→ Task input:
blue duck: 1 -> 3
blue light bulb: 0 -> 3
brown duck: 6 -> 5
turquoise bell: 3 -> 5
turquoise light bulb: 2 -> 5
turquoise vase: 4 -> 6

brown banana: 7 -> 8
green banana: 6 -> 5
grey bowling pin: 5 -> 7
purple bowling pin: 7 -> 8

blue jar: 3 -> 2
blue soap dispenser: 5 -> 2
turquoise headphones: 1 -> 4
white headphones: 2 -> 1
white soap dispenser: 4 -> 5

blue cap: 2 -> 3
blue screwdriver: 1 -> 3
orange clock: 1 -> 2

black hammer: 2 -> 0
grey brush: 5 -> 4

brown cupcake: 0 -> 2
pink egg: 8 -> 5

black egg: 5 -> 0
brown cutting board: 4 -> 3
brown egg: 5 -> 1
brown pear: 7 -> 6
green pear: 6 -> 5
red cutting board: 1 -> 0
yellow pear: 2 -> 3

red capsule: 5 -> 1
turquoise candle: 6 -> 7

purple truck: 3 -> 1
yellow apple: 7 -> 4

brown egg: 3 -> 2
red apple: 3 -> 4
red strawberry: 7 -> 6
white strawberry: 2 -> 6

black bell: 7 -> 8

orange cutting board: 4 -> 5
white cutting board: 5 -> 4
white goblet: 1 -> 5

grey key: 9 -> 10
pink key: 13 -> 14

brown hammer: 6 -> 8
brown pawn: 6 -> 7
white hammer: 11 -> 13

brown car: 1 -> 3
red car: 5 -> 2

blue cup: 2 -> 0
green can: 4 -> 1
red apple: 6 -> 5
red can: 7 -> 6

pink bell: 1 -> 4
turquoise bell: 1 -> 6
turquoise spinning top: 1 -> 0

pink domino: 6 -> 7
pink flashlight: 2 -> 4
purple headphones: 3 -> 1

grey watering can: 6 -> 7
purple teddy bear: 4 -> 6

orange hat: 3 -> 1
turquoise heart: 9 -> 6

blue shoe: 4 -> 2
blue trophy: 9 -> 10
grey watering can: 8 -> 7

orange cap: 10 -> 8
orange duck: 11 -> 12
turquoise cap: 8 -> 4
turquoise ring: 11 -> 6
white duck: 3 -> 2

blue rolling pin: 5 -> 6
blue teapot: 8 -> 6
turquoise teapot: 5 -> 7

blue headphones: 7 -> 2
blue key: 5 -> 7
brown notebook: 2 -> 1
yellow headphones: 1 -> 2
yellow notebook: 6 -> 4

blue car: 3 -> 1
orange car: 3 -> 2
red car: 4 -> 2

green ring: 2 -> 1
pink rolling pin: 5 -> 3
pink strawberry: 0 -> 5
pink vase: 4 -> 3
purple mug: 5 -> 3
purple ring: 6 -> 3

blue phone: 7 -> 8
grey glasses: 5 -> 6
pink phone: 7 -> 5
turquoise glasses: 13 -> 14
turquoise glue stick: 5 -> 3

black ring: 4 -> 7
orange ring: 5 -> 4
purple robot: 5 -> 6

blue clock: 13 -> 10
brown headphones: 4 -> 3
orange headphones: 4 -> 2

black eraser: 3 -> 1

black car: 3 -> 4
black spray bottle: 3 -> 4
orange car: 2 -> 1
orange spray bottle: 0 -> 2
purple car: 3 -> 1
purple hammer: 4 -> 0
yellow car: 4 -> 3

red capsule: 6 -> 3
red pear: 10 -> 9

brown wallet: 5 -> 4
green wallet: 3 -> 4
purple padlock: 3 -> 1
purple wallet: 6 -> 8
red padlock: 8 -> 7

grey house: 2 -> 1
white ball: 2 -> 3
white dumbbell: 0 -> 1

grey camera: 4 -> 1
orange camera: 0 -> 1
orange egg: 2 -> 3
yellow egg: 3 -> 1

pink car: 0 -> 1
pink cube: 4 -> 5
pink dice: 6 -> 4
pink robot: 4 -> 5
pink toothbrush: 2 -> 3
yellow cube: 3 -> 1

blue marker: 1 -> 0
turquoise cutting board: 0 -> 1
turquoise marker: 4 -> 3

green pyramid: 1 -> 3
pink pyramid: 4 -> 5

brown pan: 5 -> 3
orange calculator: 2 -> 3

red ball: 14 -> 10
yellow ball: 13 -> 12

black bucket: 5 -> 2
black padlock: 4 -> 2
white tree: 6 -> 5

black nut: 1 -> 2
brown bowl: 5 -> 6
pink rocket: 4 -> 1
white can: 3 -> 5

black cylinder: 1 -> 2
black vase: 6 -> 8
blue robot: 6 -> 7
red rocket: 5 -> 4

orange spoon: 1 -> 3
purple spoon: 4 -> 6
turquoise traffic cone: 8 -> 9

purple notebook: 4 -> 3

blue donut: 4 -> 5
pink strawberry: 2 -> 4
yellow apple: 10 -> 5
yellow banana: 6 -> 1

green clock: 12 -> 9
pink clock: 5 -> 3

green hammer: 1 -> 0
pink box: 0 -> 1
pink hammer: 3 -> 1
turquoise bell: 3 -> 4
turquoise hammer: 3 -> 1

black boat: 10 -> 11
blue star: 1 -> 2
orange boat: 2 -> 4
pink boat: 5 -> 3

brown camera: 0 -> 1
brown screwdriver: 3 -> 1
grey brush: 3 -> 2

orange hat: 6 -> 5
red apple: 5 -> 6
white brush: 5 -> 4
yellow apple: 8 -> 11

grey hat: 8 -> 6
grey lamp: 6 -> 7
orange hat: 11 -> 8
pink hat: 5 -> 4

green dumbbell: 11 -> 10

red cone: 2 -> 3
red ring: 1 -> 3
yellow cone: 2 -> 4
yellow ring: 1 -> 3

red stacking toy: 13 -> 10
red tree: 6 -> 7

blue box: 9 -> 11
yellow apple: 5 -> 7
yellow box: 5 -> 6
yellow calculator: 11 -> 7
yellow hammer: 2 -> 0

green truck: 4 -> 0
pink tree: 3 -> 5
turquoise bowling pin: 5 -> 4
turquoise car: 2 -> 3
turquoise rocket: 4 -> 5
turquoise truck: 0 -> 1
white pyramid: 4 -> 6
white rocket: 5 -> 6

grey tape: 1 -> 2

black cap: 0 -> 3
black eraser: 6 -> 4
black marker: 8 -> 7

→ Problem requirements: Go over the data above and copy every line that has the word "bulb" in it.

→ Exercise response:
blue light bulb: 0 -> 3
turquoise light bulb: 2 -> 5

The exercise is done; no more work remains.